(What you have to do): Extract all of the entries and give them again, word for word.

(Excerpted data):
--

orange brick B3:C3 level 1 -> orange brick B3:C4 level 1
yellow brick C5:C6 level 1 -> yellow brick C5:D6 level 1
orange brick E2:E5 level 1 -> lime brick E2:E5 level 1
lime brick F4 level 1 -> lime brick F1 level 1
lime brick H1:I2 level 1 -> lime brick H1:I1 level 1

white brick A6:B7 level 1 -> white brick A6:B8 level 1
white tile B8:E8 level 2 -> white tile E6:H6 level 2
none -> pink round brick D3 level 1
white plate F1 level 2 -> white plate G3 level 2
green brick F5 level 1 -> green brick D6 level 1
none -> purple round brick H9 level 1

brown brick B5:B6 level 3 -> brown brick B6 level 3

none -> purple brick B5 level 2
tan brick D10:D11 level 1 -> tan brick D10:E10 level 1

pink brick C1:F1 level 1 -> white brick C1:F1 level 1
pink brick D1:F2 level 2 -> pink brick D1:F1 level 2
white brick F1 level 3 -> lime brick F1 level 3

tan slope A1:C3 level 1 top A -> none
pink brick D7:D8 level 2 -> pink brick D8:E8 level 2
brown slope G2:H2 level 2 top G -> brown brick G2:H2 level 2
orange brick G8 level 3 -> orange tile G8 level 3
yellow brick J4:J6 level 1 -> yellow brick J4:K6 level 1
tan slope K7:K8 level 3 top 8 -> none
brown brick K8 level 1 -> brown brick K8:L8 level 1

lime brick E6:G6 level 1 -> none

--

(Reply to the exercise):
orange brick B3:C3 level 1 -> orange brick B3:C4 level 1
yellow brick C5:C6 level 1 -> yellow brick C5:D6 level 1
orange brick E2:E5 level 1 -> lime brick E2:E5 level 1
lime brick F4 level 1 -> lime brick F1 level 1
lime brick H1:I2 level 1 -> lime brick H1:I1 level 1

white brick A6:B7 level 1 -> white brick A6:B8 level 1
white tile B8:E8 level 2 -> white tile E6:H6 level 2
none -> pink round brick D3 level 1
white plate F1 level 2 -> white plate G3 level 2
green brick F5 level 1 -> green brick D6 level 1
none -> purple round brick H9 level 1

brown brick B5:B6 level 3 -> brown brick B6 level 3

none -> purple brick B5 level 2
tan brick D10:D11 level 1 -> tan brick D10:E10 level 1

pink brick C1:F1 level 1 -> white brick C1:F1 level 1
pink brick D1:F2 level 2 -> pink brick D1:F1 level 2
white brick F1 level 3 -> lime brick F1 level 3

tan slope A1:C3 level 1 top A -> none
pink brick D7:D8 level 2 -> pink brick D8:E8 level 2
brown slope G2:H2 level 2 top G -> brown brick G2:H2 level 2
orange brick G8 level 3 -> orange tile G8 level 3
yellow brick J4:J6 level 1 -> yellow brick J4:K6 level 1
tan slope K7:K8 level 3 top 8 -> none
brown brick K8 level 1 -> brown brick K8:L8 level 1

lime brick E6:G6 level 1 -> none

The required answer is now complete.